Entries taken from a collection:

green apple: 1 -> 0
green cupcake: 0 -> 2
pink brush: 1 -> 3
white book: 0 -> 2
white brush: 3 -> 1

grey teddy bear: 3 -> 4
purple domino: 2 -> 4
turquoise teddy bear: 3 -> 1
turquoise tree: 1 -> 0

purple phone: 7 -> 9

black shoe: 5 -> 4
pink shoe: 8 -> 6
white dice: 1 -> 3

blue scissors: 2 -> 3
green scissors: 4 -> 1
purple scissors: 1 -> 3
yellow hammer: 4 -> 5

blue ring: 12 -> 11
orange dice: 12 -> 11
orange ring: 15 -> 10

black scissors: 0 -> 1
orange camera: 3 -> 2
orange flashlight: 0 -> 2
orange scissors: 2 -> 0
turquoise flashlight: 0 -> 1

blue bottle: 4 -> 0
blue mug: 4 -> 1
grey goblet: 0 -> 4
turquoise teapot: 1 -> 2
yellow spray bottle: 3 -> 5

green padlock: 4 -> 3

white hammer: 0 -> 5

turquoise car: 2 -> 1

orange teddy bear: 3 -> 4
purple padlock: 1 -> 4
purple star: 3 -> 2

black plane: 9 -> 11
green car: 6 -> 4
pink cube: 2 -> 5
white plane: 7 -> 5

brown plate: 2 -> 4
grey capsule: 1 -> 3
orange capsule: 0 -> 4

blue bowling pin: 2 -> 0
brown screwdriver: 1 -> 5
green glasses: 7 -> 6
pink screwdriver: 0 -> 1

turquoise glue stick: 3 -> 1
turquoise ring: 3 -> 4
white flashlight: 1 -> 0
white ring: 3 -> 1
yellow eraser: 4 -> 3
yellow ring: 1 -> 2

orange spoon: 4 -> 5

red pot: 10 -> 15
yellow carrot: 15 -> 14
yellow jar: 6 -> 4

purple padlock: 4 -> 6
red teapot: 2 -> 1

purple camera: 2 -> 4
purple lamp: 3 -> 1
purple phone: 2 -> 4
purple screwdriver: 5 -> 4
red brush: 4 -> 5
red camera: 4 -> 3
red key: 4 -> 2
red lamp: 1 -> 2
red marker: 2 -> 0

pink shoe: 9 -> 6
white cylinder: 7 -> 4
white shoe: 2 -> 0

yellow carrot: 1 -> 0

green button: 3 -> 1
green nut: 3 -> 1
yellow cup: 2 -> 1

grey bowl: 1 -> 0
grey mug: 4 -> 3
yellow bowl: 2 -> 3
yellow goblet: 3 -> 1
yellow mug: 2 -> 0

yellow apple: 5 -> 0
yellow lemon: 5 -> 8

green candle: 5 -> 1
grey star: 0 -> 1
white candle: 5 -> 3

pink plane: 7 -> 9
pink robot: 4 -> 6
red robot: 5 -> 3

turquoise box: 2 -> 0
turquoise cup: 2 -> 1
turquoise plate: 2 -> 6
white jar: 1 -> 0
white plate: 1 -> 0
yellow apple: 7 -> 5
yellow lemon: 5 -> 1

Task statement: All that is wanted is a faithful reproduction of the line above with "yellow carrot: 1 -> 0", the line with "green candle: 5 -> 1", and every line in between.

Problem solution:
yellow carrot: 1 -> 0

green button: 3 -> 1
green nut: 3 -> 1
yellow cup: 2 -> 1

grey bowl: 1 -> 0
grey mug: 4 -> 3
yellow bowl: 2 -> 3
yellow goblet: 3 -> 1
yellow mug: 2 -> 0

yellow apple: 5 -> 0
yellow lemon: 5 -> 8

green candle: 5 -> 1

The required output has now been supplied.